» **To do**: Only one stretch of the data below should be repeated: the lines from the line containing "after: cobalt love heart" through the line containing "before: green robot", inclusive, exactly as they are.

» **Exercise data**:
[Start of section]
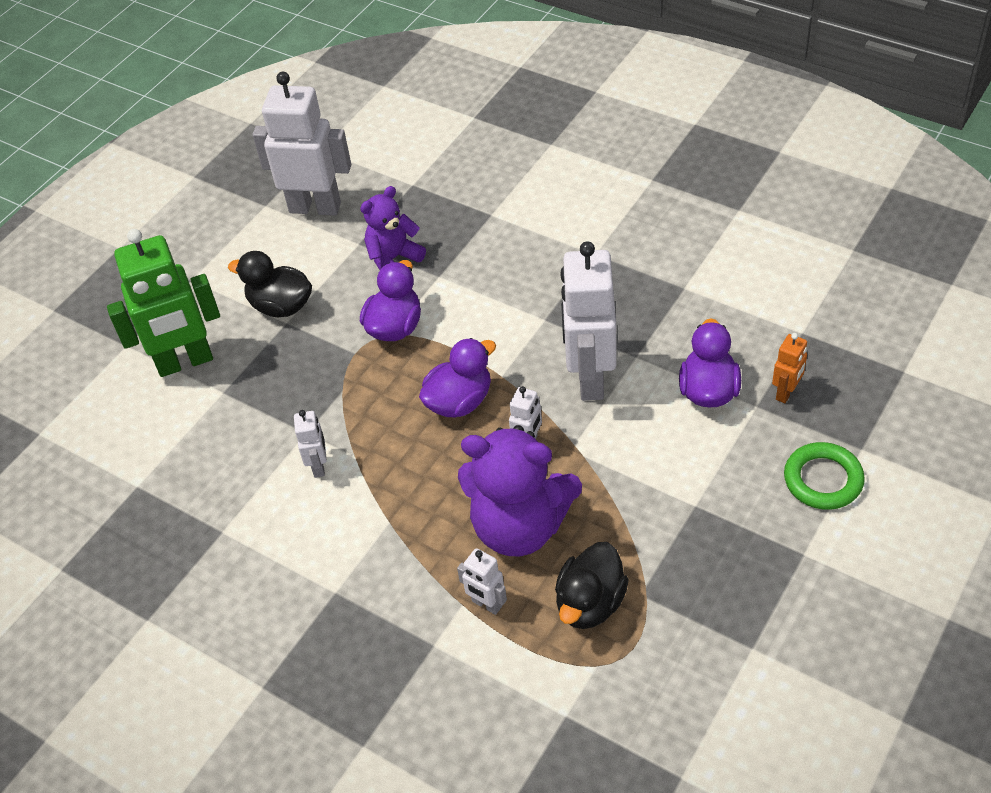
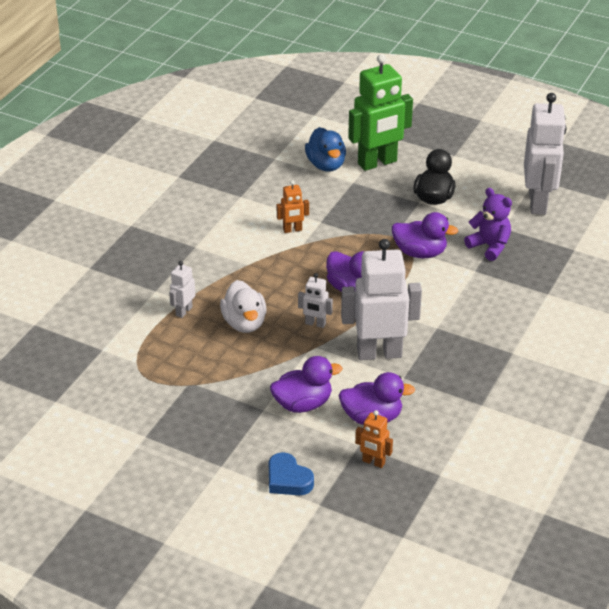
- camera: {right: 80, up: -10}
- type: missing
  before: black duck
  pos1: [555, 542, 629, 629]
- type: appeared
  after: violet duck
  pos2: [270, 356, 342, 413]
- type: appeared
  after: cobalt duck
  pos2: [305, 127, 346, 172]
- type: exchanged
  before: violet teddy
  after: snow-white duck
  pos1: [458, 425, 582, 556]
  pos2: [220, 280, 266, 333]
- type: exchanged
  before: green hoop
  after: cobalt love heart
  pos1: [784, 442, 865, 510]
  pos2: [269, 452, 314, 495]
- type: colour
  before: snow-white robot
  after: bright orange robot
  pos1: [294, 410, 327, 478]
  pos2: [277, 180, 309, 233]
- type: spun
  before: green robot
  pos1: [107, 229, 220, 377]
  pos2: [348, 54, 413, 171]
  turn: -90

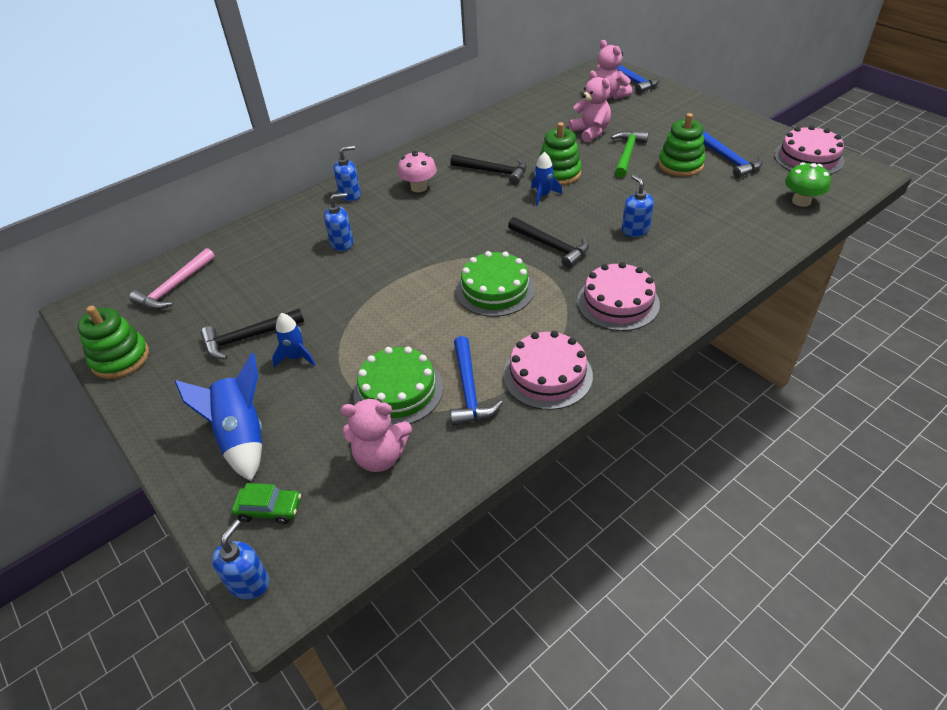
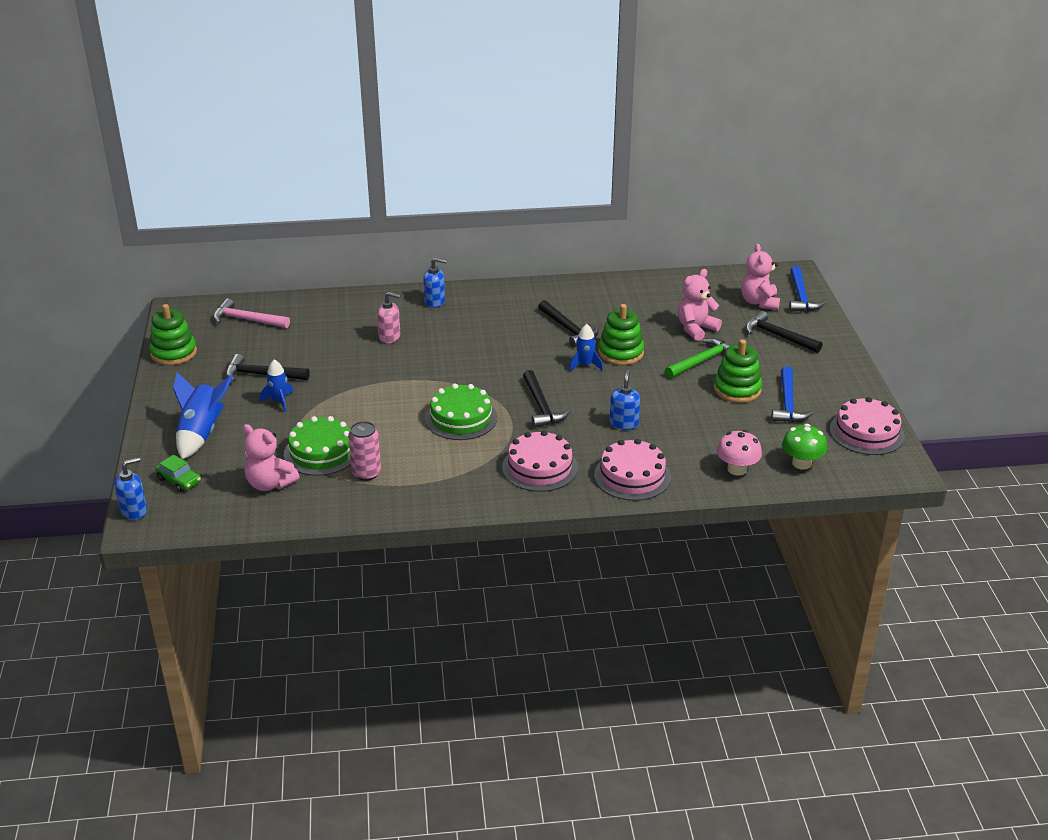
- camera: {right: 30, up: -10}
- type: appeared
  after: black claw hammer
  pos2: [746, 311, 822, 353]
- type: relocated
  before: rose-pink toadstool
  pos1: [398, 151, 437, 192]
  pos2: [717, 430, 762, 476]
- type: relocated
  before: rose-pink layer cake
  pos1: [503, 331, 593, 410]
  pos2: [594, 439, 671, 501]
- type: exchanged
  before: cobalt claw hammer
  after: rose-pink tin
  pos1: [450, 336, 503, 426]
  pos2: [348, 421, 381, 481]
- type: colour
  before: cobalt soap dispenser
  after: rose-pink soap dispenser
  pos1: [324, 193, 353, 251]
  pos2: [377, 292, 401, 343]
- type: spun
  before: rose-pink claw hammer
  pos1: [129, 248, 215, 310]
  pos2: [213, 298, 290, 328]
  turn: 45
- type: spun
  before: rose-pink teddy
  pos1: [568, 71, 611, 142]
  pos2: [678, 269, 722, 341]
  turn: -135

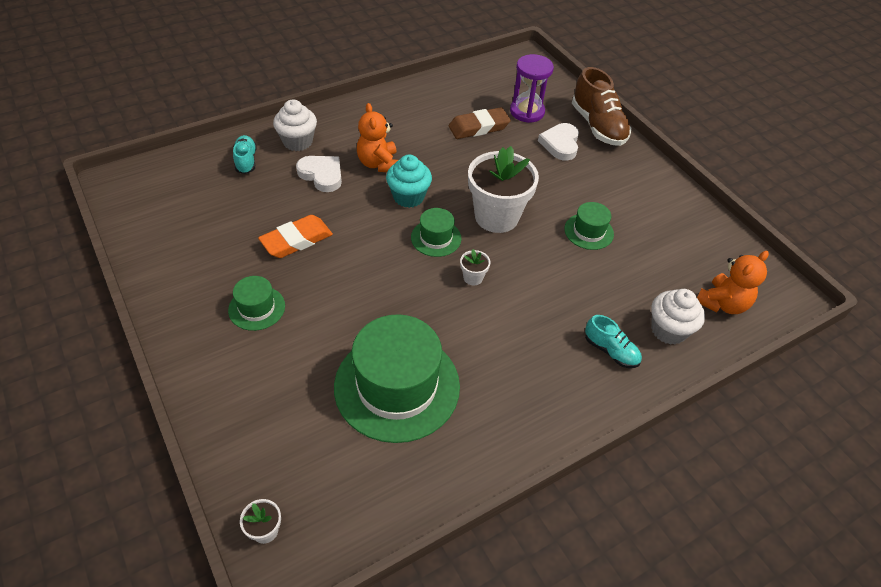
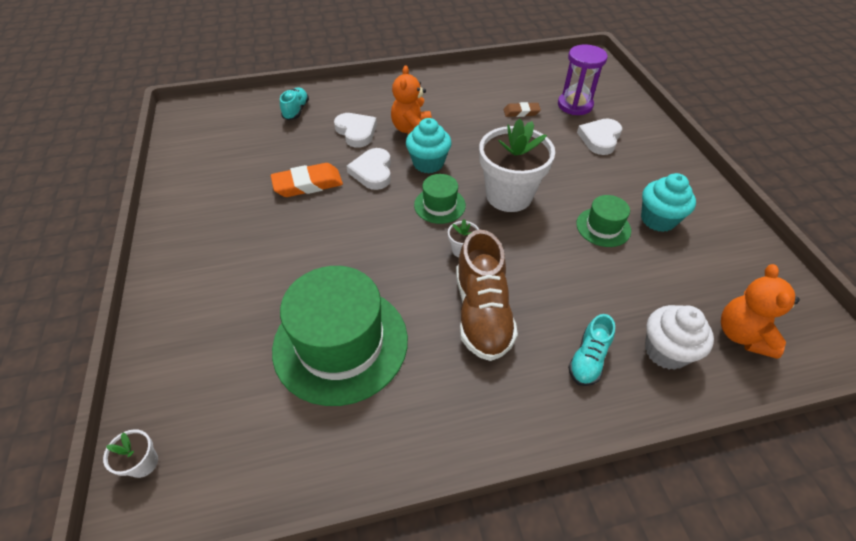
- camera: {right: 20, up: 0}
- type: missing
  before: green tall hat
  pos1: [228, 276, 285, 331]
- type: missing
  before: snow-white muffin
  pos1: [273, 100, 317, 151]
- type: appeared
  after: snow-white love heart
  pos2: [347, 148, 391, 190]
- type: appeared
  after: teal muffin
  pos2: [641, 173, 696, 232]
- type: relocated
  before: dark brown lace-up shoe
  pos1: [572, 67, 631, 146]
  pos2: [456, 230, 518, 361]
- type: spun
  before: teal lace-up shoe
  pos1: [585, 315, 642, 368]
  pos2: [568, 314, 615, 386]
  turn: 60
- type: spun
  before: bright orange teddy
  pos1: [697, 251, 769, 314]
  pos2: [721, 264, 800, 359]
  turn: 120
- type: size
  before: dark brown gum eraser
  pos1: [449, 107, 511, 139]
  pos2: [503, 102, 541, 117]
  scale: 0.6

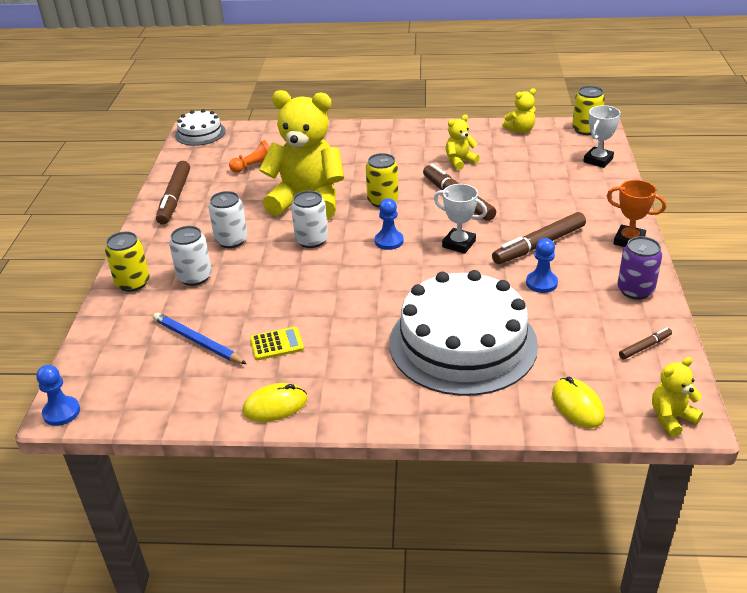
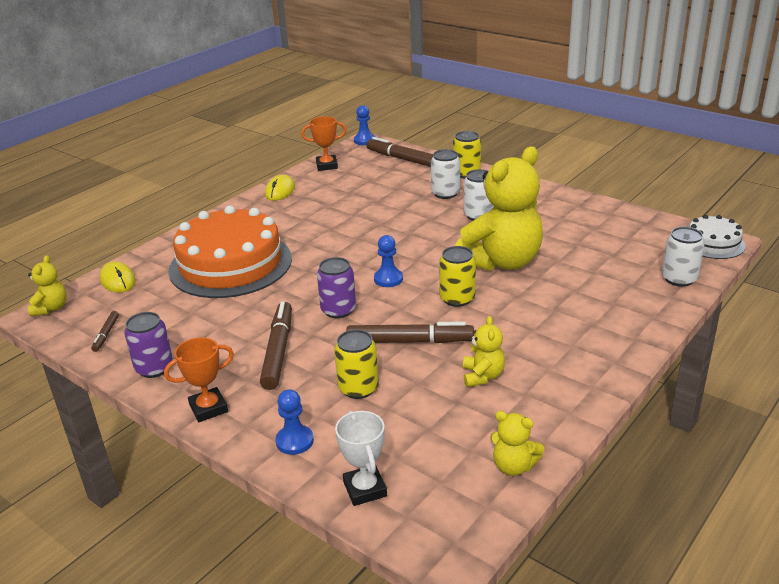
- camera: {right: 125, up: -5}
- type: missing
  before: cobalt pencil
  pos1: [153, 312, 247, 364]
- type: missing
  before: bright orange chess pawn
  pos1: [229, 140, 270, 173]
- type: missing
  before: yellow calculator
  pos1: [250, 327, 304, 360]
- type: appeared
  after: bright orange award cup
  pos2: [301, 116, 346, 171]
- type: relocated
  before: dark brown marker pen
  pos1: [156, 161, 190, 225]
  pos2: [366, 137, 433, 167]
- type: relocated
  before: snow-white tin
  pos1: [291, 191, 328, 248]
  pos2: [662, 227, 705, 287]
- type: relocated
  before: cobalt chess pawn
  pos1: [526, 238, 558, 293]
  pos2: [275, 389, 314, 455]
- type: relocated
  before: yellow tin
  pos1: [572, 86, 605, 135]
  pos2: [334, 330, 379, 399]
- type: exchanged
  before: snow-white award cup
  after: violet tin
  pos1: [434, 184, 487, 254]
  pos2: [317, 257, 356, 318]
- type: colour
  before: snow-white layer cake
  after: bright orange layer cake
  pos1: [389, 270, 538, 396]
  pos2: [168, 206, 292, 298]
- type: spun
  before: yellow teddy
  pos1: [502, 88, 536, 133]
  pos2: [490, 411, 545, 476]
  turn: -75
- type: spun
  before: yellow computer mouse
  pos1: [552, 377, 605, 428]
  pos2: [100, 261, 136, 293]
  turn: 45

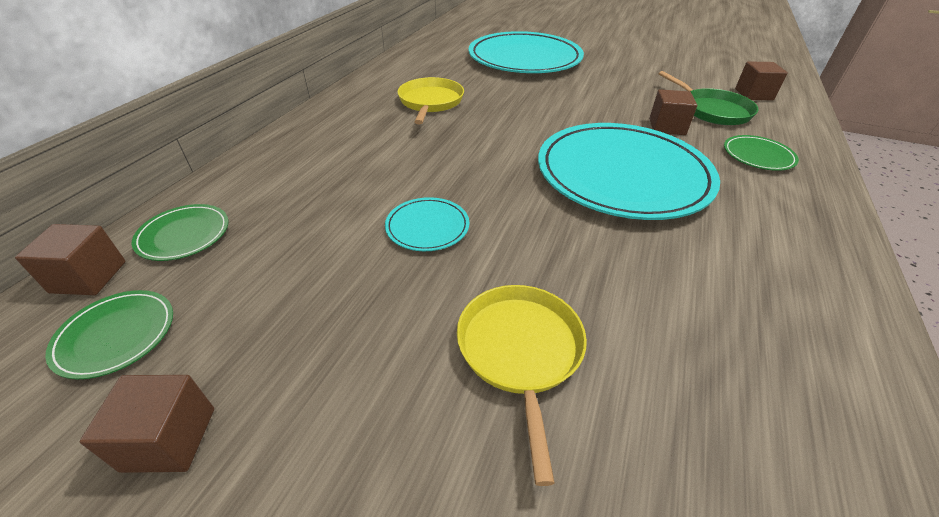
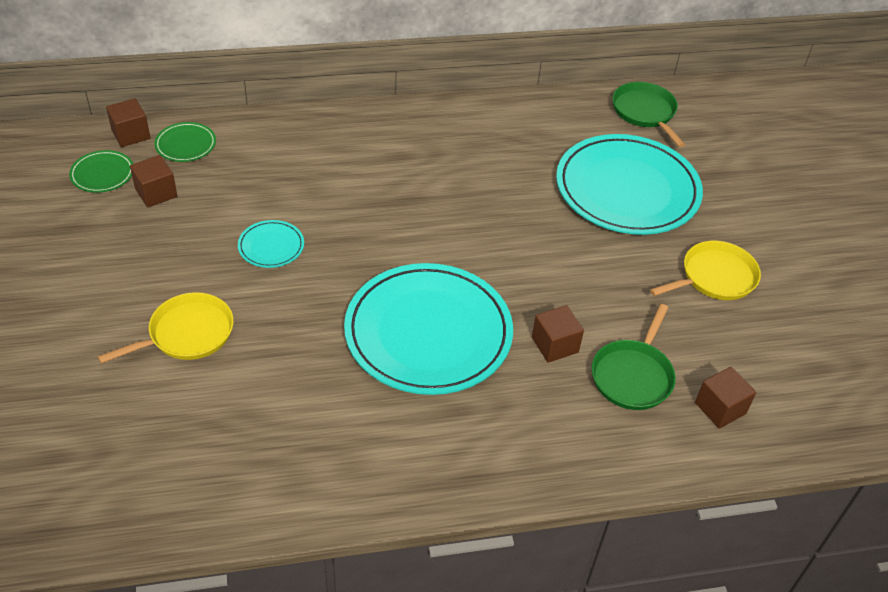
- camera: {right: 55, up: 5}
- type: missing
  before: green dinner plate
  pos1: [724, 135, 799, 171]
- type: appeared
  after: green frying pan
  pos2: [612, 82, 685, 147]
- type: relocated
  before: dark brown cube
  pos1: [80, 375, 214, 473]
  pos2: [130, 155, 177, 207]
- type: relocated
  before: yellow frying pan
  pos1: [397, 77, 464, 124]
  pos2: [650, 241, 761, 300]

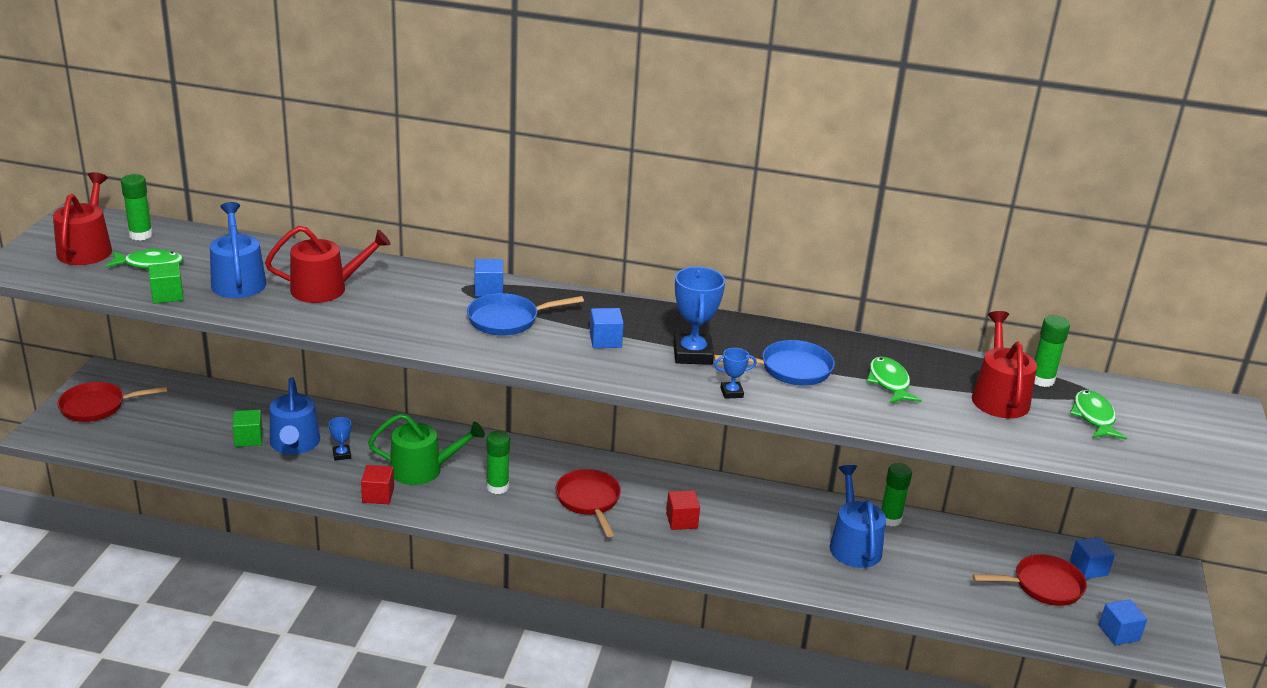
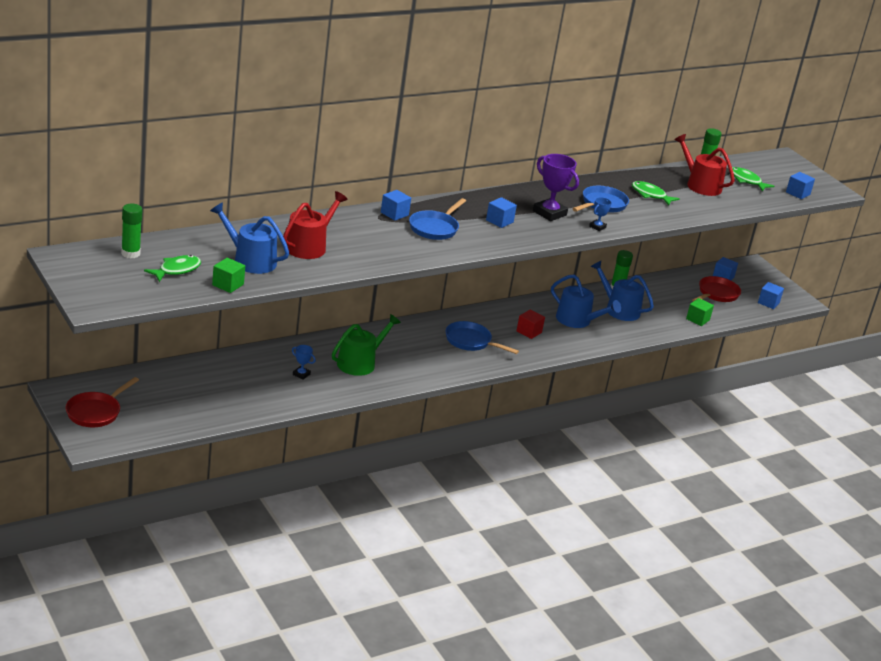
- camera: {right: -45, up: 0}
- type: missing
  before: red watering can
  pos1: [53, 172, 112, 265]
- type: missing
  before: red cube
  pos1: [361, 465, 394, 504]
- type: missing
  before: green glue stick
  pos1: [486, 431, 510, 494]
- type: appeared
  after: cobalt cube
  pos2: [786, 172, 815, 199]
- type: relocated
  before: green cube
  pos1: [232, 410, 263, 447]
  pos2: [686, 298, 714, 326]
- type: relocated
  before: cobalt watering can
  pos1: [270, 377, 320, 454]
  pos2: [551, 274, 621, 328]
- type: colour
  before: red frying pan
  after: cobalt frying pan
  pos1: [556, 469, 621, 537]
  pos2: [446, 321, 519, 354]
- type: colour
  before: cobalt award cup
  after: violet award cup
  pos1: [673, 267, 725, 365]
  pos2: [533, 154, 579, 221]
[End of section]
» **Solution to the problem**:
  after: cobalt love heart
  pos1: [784, 442, 865, 510]
  pos2: [269, 452, 314, 495]
- type: colour
  before: snow-white robot
  after: bright orange robot
  pos1: [294, 410, 327, 478]
  pos2: [277, 180, 309, 233]
- type: spun
  before: green robot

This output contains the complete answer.